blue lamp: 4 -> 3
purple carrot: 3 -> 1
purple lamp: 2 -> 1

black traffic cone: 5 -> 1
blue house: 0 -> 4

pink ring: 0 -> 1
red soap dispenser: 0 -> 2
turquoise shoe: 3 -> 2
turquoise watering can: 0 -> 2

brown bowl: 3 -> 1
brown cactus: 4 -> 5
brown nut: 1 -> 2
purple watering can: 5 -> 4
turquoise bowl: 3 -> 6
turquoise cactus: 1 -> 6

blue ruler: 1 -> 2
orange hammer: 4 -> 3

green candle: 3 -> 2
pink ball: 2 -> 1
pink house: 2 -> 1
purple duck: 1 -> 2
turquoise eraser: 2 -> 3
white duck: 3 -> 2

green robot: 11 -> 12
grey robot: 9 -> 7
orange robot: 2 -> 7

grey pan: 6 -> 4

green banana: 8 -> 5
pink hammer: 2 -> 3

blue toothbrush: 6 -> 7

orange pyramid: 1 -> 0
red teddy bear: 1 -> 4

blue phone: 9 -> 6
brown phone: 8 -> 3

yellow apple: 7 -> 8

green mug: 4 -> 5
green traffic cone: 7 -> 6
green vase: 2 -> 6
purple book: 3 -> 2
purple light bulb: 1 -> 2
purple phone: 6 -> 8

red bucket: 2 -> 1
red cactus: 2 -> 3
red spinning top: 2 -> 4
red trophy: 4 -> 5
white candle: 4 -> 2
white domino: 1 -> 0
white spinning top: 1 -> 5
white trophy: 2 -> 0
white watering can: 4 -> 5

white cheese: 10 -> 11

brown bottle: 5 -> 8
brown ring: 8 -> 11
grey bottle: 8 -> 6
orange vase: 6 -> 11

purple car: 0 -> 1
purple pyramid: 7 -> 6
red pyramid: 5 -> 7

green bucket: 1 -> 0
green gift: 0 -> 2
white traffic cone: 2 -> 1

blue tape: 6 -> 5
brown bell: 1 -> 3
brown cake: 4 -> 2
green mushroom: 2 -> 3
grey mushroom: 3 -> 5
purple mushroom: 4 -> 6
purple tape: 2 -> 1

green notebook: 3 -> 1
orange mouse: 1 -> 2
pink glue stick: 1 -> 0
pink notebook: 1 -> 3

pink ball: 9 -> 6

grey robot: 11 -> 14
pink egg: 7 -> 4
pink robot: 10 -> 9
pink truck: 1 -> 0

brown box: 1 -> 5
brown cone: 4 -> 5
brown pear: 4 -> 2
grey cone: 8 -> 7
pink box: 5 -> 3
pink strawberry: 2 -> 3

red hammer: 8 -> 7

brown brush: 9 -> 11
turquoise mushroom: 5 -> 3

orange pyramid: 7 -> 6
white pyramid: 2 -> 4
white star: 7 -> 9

########

▸ **WORK REQUIRED**
Whichever lines of the material hold the word "traffic", find and copy them.

▸ **SOLUTION TO THE PROBLEM**
black traffic cone: 5 -> 1
green traffic cone: 7 -> 6
white traffic cone: 2 -> 1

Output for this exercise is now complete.